◆ DATA FOR ANALYSIS:
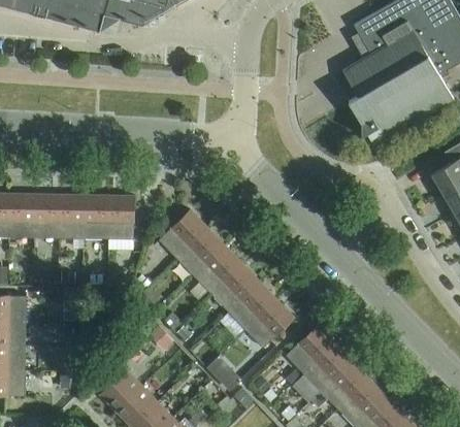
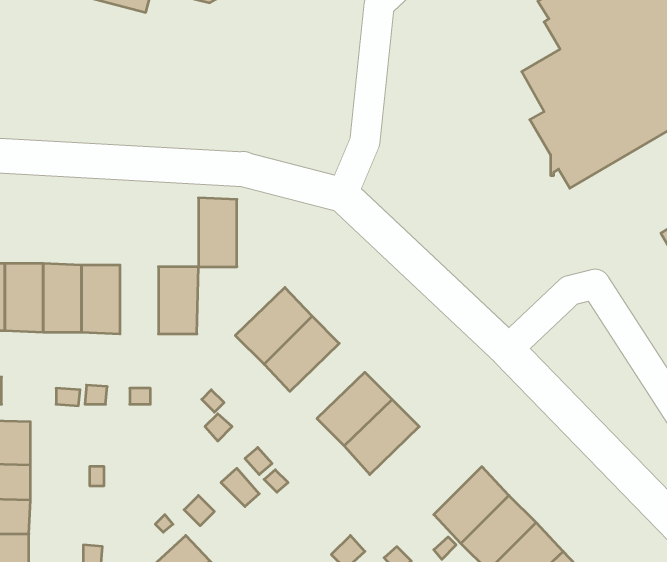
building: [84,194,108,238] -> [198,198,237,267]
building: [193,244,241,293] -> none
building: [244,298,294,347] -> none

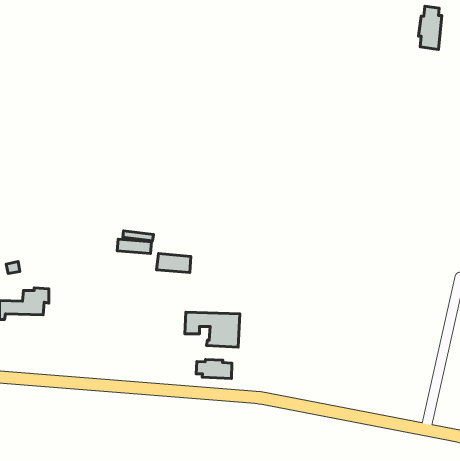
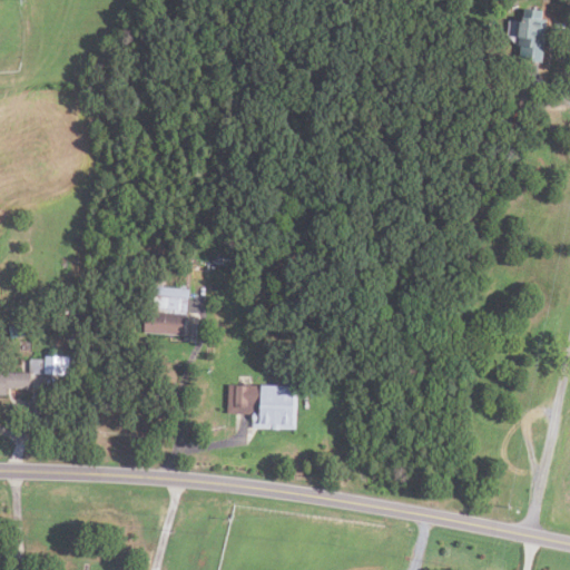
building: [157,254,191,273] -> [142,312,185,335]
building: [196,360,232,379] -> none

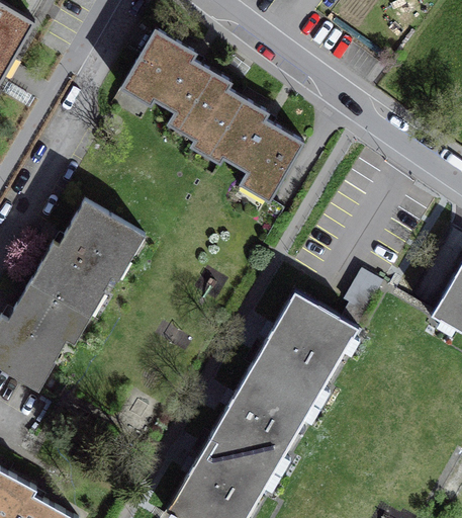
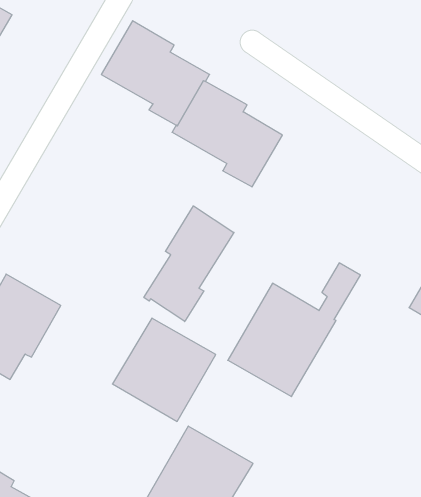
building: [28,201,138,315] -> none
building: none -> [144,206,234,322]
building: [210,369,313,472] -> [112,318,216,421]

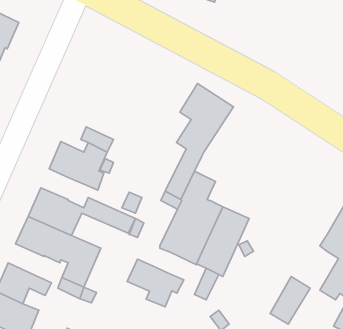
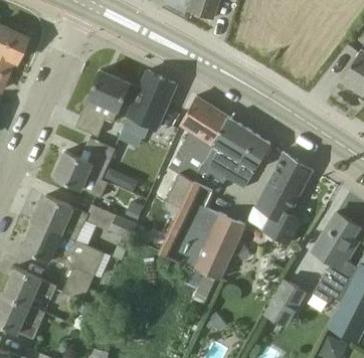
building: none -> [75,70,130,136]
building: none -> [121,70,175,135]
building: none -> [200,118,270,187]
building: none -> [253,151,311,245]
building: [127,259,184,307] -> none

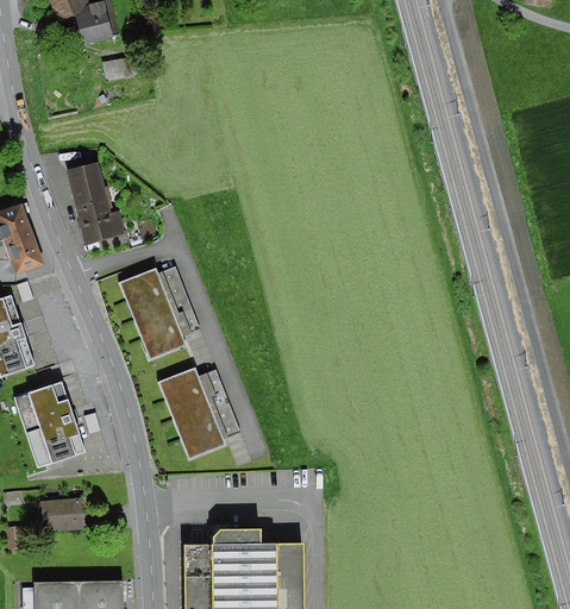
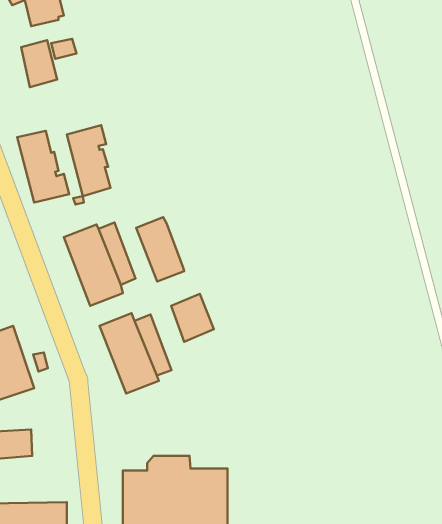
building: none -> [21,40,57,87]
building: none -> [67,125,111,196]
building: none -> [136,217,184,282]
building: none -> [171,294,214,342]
* * *
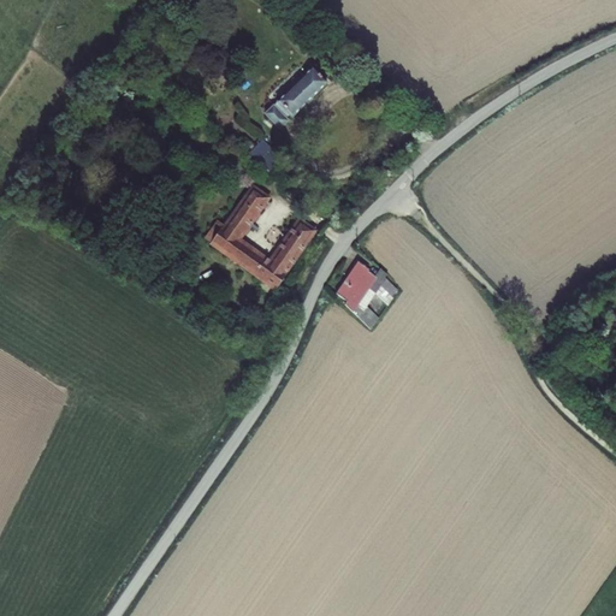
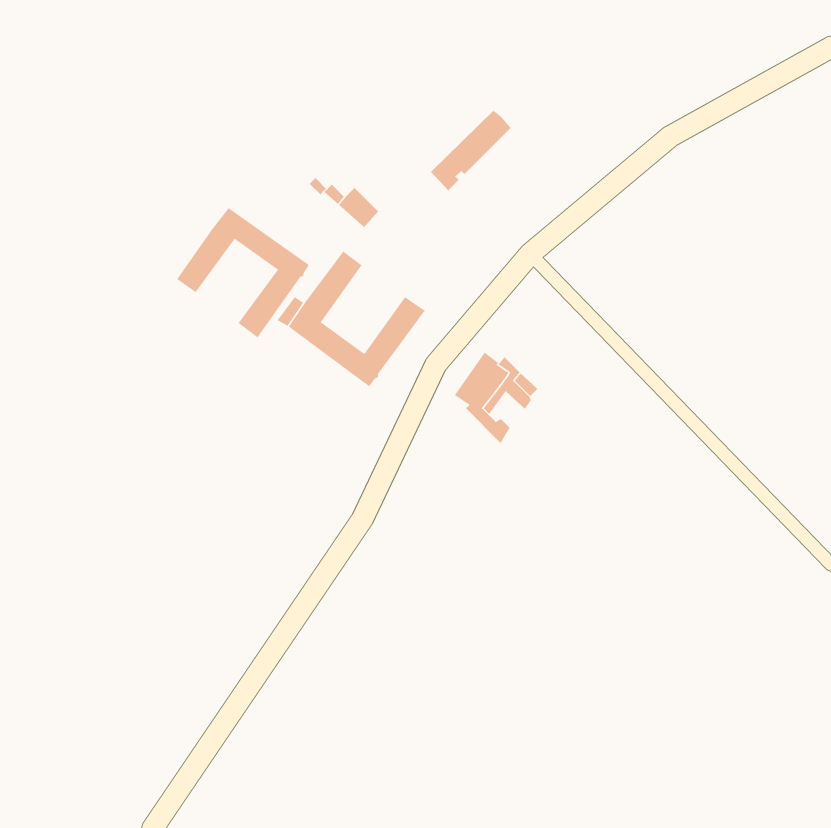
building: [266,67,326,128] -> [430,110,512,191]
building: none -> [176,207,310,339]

◆ REQUIREMENT: While skipping the pictures, transcribe the data above from the line showing "building: none -> [253,151,311,245]" through the line showing "building: none -> [171,294,214,342]", exactly and with both ends.

◆ TASK OUTPUT:
building: none -> [253,151,311,245]
building: [127,259,184,307] -> none

building: none -> [21,40,57,87]
building: none -> [67,125,111,196]
building: none -> [136,217,184,282]
building: none -> [171,294,214,342]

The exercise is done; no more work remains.